— Exercise aim —
Starting with the first line below, reproduce each line exactly until you have included the one bearing "LCD1 pin SDA: D8 -> D7".

— Task material —
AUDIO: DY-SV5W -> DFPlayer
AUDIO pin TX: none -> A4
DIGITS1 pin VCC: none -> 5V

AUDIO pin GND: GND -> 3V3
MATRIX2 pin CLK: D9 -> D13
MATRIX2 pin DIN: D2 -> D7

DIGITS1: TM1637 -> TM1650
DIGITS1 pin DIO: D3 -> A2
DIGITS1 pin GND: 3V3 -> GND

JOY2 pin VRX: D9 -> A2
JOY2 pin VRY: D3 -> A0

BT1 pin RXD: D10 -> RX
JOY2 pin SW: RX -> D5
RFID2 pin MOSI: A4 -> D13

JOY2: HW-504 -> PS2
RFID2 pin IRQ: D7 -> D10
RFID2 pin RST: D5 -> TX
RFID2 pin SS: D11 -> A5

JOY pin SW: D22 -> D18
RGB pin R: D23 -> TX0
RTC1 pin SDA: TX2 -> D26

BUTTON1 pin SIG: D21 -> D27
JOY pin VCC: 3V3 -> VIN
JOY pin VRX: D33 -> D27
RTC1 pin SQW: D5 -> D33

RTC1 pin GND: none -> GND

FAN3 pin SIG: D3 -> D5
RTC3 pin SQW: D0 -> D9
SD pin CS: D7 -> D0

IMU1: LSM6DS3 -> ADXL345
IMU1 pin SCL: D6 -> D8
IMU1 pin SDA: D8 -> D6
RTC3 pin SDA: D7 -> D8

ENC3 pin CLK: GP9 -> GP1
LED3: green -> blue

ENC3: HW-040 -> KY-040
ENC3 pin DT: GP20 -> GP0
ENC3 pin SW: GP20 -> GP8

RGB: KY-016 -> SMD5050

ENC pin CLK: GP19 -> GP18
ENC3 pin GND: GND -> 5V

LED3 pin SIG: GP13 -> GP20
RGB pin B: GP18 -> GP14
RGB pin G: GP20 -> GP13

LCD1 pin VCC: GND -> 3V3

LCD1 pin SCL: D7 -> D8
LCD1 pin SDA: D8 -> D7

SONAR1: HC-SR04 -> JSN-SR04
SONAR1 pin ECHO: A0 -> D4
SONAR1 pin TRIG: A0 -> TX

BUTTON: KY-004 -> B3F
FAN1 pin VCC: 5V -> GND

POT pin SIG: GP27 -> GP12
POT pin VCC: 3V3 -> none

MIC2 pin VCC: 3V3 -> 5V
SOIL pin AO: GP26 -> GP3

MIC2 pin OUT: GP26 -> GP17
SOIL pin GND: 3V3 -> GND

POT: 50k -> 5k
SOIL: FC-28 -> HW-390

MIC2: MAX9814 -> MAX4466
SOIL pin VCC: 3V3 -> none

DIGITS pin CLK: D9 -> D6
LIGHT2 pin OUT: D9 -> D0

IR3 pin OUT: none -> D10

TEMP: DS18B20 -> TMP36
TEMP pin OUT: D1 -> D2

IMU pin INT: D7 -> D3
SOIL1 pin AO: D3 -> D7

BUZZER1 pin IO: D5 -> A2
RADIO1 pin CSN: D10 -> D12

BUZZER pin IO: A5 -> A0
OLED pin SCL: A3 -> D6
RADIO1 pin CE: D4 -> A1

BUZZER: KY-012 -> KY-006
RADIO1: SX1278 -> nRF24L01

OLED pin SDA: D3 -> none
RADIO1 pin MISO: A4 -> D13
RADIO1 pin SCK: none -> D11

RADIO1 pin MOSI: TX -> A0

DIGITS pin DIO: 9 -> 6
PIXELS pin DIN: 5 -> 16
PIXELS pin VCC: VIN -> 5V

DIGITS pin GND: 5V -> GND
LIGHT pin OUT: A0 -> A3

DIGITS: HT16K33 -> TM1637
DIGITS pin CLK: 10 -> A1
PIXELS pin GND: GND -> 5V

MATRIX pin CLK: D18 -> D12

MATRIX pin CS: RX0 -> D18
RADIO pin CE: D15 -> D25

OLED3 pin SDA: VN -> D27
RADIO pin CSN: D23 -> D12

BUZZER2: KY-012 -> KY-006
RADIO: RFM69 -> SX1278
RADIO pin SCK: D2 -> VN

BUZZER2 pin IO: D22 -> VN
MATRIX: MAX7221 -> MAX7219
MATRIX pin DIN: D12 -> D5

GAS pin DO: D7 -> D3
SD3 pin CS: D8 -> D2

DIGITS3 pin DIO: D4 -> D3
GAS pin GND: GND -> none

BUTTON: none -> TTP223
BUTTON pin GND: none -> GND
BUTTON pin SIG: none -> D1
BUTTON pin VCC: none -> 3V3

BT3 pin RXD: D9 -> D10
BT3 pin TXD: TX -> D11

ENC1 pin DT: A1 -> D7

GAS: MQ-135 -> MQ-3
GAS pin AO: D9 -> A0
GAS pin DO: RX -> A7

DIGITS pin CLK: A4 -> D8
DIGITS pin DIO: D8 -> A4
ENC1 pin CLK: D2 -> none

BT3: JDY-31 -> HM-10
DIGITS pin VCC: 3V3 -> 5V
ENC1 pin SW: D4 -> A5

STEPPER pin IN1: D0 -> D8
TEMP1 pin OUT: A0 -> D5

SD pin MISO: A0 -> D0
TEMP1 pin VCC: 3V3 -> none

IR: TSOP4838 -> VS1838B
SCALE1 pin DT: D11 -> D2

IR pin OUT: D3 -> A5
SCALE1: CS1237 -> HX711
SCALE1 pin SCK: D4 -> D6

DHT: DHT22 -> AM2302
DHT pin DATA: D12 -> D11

— Reply —
AUDIO: DY-SV5W -> DFPlayer
AUDIO pin TX: none -> A4
DIGITS1 pin VCC: none -> 5V

AUDIO pin GND: GND -> 3V3
MATRIX2 pin CLK: D9 -> D13
MATRIX2 pin DIN: D2 -> D7

DIGITS1: TM1637 -> TM1650
DIGITS1 pin DIO: D3 -> A2
DIGITS1 pin GND: 3V3 -> GND

JOY2 pin VRX: D9 -> A2
JOY2 pin VRY: D3 -> A0

BT1 pin RXD: D10 -> RX
JOY2 pin SW: RX -> D5
RFID2 pin MOSI: A4 -> D13

JOY2: HW-504 -> PS2
RFID2 pin IRQ: D7 -> D10
RFID2 pin RST: D5 -> TX
RFID2 pin SS: D11 -> A5

JOY pin SW: D22 -> D18
RGB pin R: D23 -> TX0
RTC1 pin SDA: TX2 -> D26

BUTTON1 pin SIG: D21 -> D27
JOY pin VCC: 3V3 -> VIN
JOY pin VRX: D33 -> D27
RTC1 pin SQW: D5 -> D33

RTC1 pin GND: none -> GND

FAN3 pin SIG: D3 -> D5
RTC3 pin SQW: D0 -> D9
SD pin CS: D7 -> D0

IMU1: LSM6DS3 -> ADXL345
IMU1 pin SCL: D6 -> D8
IMU1 pin SDA: D8 -> D6
RTC3 pin SDA: D7 -> D8

ENC3 pin CLK: GP9 -> GP1
LED3: green -> blue

ENC3: HW-040 -> KY-040
ENC3 pin DT: GP20 -> GP0
ENC3 pin SW: GP20 -> GP8

RGB: KY-016 -> SMD5050

ENC pin CLK: GP19 -> GP18
ENC3 pin GND: GND -> 5V

LED3 pin SIG: GP13 -> GP20
RGB pin B: GP18 -> GP14
RGB pin G: GP20 -> GP13

LCD1 pin VCC: GND -> 3V3

LCD1 pin SCL: D7 -> D8
LCD1 pin SDA: D8 -> D7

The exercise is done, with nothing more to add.